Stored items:
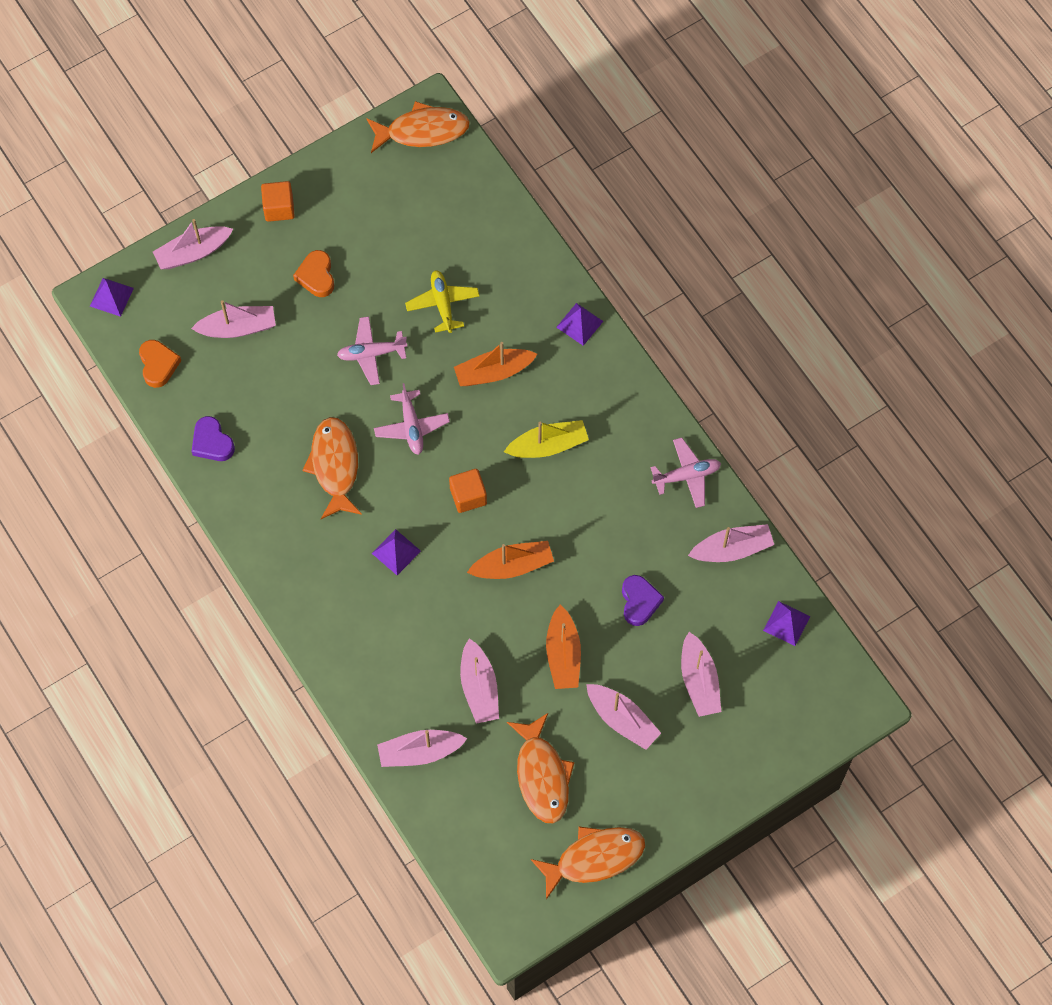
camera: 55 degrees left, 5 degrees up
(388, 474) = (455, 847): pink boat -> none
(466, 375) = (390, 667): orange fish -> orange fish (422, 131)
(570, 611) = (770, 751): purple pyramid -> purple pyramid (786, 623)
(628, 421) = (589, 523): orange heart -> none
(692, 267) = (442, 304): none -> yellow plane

# YOUR OBJECTIVE
Exactly reproduce the lines that run from the line with "(388, 474) = (455, 847): pink boat -> none" through the last line of the records, inclusive.

# ANSWER TO THIS EXERCISE
(388, 474) = (455, 847): pink boat -> none
(466, 375) = (390, 667): orange fish -> orange fish (422, 131)
(570, 611) = (770, 751): purple pyramid -> purple pyramid (786, 623)
(628, 421) = (589, 523): orange heart -> none
(692, 267) = (442, 304): none -> yellow plane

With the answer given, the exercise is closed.